● The problem: Report each line below that contains the string "pizz", copying every such line in full.

***** Listing *****

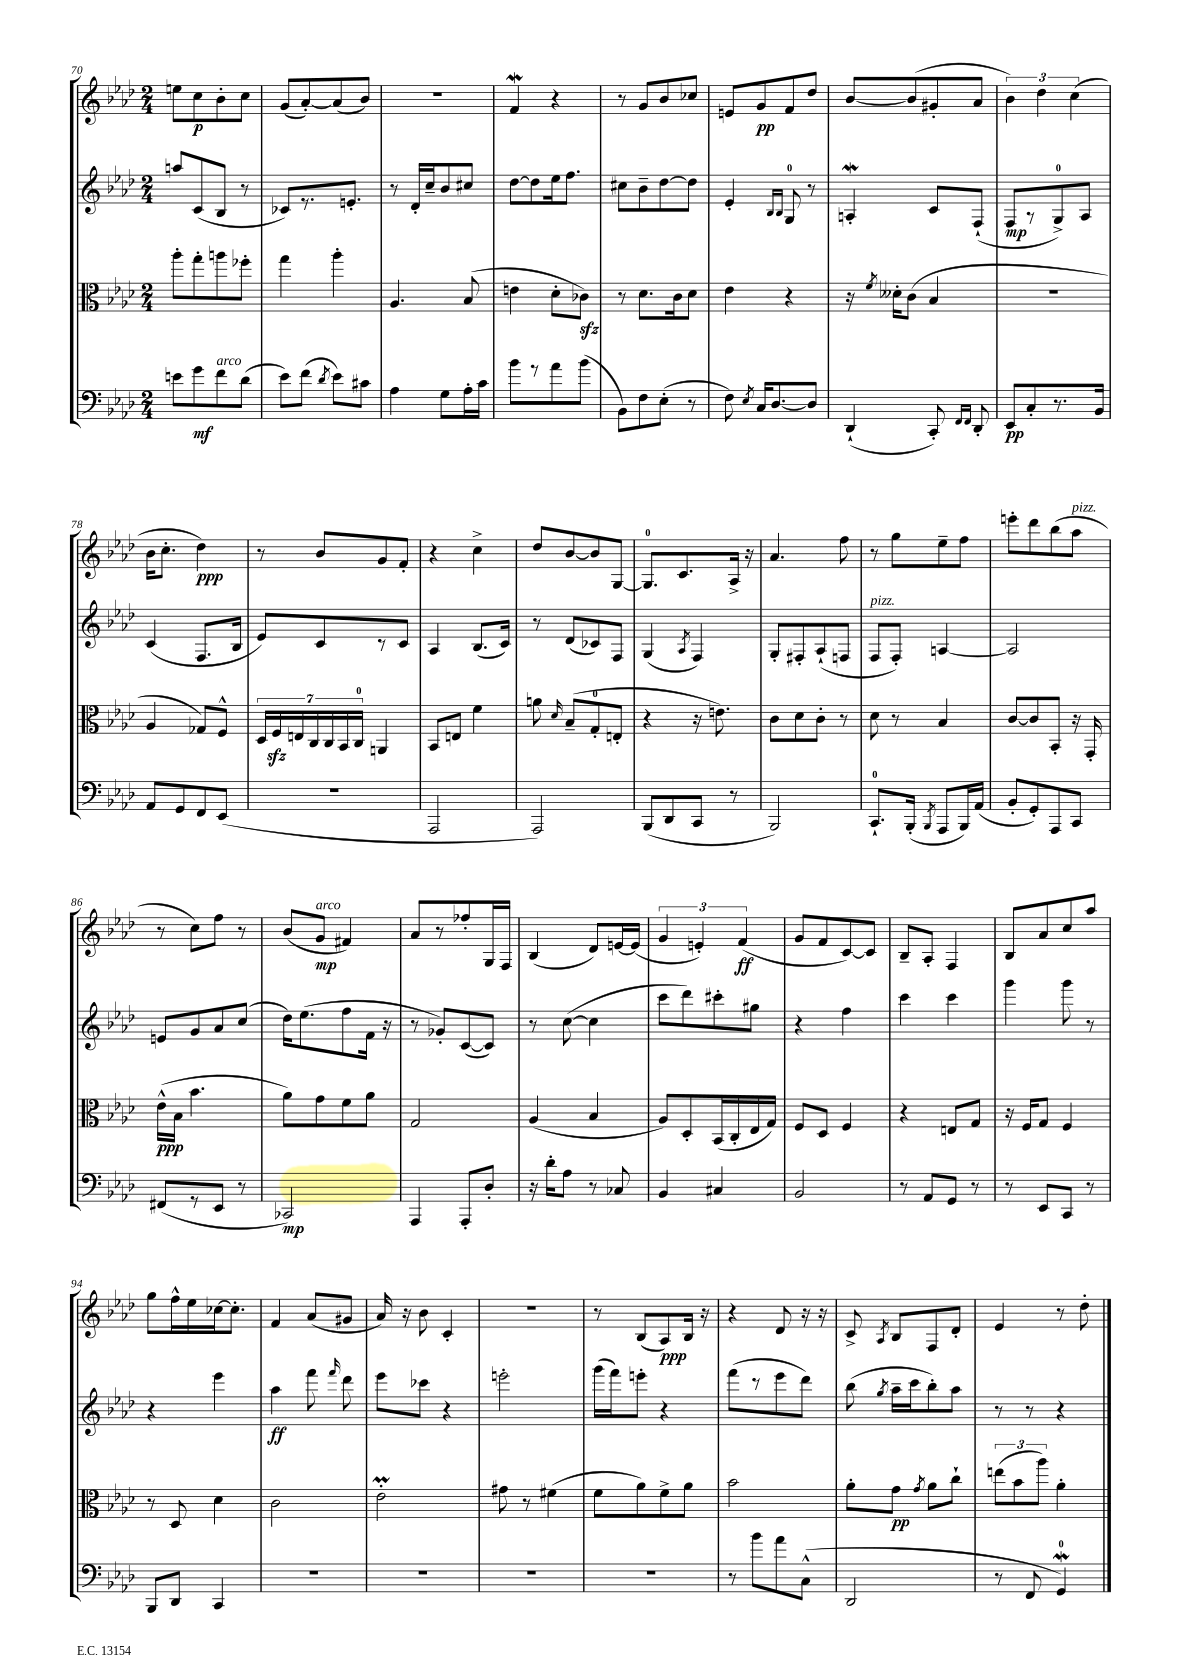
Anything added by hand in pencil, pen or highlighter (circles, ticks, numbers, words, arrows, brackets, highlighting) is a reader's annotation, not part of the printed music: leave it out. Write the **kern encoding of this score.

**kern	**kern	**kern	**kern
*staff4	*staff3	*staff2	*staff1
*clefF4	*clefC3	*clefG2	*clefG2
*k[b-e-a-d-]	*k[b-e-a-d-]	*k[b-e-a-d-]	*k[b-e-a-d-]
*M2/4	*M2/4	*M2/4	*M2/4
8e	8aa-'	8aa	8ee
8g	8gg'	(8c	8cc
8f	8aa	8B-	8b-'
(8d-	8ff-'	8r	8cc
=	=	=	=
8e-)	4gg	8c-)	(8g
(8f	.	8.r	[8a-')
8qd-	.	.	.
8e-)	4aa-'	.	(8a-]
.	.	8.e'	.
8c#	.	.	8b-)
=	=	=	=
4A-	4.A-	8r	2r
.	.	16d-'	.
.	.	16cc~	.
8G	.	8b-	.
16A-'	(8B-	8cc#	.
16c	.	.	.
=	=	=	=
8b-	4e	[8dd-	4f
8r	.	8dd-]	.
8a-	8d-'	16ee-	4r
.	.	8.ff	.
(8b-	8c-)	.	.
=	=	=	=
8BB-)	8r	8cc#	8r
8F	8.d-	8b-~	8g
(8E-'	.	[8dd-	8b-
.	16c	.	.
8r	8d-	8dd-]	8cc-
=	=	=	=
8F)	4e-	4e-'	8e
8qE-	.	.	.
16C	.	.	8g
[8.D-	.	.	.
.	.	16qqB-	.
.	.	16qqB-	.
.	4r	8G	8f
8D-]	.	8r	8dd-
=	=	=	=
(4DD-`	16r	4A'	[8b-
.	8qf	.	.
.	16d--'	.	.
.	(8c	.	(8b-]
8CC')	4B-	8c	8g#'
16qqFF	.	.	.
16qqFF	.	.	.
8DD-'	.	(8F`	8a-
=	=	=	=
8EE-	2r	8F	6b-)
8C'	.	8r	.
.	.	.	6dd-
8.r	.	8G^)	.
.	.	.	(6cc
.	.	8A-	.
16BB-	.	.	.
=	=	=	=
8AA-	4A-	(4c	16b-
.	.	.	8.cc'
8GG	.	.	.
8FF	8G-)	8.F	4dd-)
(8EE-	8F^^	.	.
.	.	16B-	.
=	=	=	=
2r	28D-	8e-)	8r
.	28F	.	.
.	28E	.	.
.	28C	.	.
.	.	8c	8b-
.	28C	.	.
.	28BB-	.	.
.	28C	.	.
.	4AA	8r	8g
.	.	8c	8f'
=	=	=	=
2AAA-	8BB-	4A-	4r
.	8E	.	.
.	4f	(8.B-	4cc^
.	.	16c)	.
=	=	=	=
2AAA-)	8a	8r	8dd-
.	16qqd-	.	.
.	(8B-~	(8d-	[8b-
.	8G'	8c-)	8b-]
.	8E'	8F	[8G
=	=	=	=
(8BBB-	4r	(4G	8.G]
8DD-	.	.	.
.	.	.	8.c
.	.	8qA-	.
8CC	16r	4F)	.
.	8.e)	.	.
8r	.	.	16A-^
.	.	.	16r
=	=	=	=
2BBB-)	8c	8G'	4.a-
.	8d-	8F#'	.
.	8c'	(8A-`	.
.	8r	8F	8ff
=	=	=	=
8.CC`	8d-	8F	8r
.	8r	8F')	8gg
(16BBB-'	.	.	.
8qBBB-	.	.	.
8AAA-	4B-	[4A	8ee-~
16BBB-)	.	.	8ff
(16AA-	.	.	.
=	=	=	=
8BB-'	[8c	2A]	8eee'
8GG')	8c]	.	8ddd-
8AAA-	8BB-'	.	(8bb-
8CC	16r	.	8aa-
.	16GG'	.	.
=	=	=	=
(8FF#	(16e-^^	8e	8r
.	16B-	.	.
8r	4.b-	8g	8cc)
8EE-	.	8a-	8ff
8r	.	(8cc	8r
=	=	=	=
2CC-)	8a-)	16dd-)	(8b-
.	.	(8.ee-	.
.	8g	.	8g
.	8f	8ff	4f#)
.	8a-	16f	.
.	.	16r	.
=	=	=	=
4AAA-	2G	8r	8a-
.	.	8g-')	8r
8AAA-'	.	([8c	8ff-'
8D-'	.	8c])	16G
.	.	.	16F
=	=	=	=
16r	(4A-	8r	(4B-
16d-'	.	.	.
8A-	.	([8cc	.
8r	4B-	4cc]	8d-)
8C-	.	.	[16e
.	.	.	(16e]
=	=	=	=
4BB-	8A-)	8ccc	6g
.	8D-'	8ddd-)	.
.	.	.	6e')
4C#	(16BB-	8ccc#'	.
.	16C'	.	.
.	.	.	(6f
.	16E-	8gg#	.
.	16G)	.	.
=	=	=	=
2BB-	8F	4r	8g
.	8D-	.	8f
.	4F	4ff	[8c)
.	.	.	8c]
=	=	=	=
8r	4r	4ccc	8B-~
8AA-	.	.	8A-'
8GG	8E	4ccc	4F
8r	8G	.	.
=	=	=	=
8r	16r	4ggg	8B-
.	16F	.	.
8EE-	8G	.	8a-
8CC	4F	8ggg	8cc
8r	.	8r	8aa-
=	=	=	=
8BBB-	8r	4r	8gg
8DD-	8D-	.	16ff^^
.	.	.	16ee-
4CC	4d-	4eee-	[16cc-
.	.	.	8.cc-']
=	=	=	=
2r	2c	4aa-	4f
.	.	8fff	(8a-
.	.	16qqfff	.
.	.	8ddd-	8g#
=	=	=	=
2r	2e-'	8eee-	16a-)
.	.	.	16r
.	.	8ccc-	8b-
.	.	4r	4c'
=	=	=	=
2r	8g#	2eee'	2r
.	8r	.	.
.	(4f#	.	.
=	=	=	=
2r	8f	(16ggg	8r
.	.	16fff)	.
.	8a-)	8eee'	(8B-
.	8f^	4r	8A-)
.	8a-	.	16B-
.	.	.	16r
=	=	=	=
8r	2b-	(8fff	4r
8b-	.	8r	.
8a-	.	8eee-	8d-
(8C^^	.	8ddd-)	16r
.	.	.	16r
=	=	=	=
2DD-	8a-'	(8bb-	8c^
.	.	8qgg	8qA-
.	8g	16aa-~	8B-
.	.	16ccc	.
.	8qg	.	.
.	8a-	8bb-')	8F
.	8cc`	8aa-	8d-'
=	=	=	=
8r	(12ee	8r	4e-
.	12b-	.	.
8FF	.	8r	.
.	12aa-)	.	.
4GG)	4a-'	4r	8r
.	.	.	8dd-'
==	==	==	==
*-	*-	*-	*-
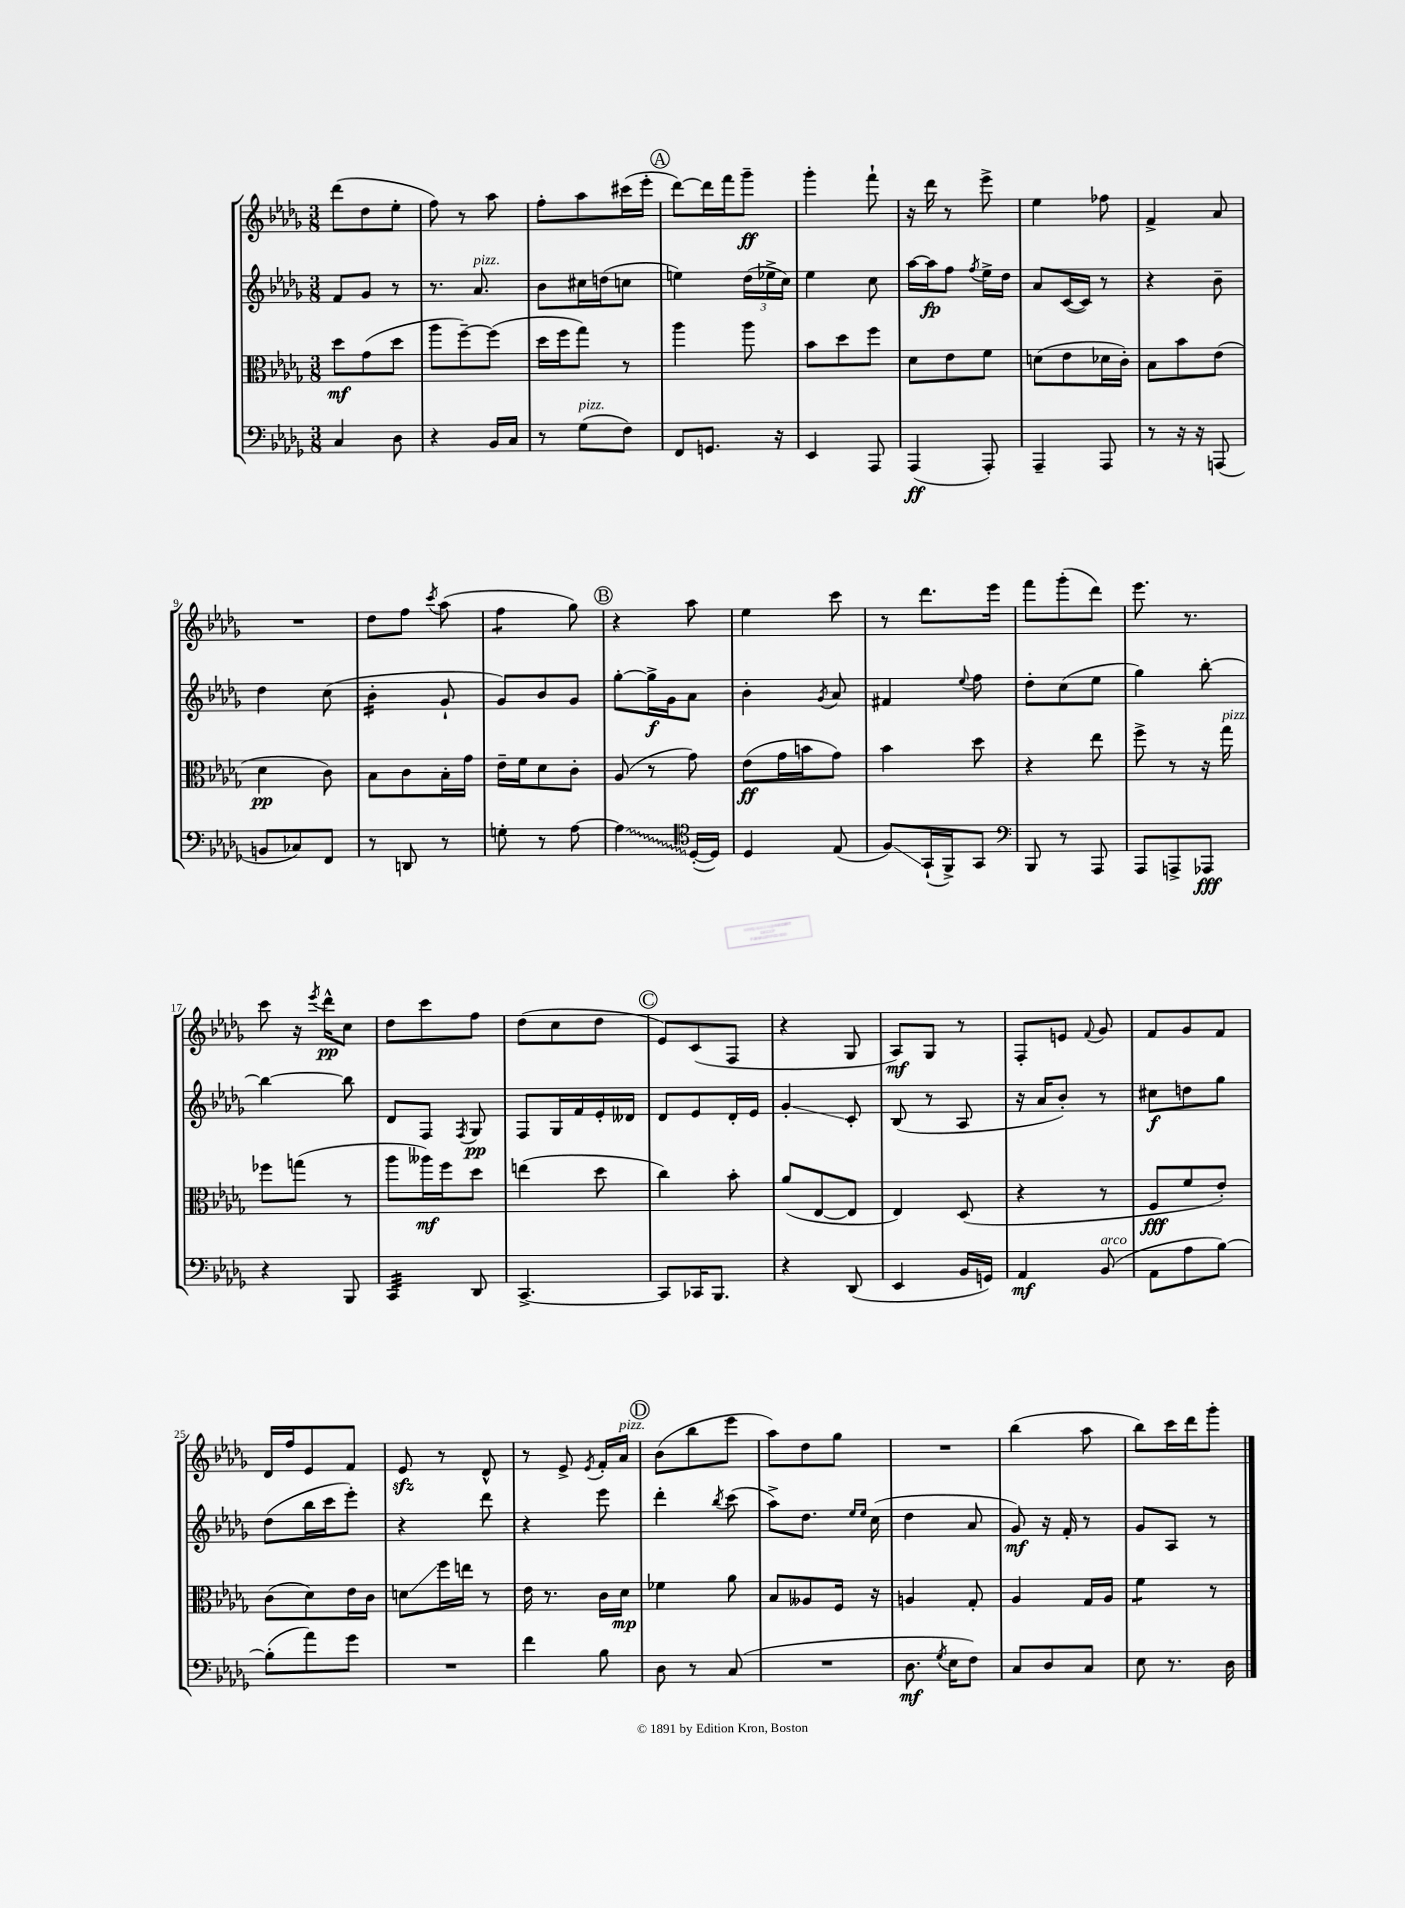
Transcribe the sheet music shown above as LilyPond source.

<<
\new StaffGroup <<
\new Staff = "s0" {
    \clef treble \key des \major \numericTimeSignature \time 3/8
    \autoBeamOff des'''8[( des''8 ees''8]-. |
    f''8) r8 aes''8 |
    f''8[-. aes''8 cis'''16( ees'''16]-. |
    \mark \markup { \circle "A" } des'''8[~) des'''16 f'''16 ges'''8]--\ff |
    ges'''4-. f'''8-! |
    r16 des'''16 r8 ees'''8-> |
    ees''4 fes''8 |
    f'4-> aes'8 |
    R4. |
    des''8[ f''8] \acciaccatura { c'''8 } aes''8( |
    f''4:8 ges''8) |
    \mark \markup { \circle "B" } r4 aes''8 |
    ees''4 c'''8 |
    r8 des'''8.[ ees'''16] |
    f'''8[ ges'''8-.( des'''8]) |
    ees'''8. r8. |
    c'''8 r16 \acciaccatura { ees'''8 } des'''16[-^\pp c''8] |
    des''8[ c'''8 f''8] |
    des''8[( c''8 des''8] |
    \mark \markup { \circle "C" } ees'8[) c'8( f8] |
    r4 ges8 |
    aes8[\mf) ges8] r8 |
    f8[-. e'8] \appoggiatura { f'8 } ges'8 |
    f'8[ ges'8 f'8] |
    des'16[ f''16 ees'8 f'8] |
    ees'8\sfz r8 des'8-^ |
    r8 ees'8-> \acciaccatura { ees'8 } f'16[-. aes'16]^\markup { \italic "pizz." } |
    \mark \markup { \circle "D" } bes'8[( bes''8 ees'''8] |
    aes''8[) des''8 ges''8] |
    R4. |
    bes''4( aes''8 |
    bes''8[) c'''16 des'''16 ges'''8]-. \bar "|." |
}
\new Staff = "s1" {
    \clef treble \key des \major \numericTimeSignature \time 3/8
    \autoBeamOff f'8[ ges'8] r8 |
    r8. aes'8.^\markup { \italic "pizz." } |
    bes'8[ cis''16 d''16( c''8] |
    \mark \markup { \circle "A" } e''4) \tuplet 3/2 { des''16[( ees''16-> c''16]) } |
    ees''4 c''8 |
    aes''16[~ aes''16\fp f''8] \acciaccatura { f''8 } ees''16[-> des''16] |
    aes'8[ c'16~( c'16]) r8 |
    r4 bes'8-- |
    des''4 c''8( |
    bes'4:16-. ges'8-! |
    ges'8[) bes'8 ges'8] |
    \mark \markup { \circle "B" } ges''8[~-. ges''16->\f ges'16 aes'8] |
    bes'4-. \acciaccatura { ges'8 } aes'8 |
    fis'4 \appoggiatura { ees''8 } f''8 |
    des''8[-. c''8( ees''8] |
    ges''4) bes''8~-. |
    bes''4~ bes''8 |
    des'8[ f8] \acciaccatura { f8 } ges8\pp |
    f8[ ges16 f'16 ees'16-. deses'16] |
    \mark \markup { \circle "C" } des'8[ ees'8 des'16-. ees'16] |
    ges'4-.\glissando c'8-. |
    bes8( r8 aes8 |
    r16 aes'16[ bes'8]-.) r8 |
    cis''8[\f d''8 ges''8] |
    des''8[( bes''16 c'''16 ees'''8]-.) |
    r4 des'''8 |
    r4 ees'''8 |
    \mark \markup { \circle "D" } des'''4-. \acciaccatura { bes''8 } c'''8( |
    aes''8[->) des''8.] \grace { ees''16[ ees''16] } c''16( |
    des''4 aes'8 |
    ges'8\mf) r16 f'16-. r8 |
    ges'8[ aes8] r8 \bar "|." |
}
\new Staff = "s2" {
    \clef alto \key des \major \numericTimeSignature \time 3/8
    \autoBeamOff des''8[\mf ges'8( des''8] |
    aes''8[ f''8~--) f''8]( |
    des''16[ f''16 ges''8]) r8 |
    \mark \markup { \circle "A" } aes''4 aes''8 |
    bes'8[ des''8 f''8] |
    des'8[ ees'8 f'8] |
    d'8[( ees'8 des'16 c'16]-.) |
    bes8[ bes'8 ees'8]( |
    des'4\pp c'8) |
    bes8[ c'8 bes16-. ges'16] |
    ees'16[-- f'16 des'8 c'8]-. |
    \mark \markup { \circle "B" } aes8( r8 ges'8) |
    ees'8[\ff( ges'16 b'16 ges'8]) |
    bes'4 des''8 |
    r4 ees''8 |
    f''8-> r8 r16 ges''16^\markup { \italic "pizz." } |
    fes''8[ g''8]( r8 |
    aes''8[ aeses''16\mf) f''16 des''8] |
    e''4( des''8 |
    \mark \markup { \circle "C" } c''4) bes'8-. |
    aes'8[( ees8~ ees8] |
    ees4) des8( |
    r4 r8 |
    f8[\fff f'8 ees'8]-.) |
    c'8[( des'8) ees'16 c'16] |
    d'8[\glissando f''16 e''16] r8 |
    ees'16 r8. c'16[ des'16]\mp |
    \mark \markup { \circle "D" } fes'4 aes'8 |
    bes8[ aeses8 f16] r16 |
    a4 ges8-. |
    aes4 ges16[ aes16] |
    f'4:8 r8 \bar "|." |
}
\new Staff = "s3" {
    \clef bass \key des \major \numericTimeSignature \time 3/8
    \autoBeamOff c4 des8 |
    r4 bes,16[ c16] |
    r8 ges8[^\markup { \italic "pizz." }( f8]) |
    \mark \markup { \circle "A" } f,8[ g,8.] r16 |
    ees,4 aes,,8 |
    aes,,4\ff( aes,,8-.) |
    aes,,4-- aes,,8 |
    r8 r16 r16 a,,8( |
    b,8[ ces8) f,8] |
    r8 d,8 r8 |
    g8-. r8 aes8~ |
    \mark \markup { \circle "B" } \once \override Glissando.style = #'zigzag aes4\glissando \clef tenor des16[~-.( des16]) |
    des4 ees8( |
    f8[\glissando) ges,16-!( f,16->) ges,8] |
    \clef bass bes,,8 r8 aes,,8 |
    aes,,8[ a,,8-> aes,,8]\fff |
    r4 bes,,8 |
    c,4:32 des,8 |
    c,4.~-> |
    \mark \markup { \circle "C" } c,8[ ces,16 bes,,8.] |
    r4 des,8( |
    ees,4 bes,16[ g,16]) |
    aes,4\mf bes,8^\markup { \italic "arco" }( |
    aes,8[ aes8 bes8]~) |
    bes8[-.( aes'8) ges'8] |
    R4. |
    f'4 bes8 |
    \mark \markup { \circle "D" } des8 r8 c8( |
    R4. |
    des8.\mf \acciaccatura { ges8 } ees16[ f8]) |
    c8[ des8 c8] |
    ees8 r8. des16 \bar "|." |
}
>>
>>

*****

● Finished answer:
    r8 ees'8-> \acciaccatura { ees'8 } f'16[-. aes'16]^\markup { \italic "pizz." } |
    r8. aes'8.^\markup { \italic "pizz." } |
    f''8-> r8 r16 ges''16^\markup { \italic "pizz." } |
    r8 ges8[^\markup { \italic "pizz." }( f8]) |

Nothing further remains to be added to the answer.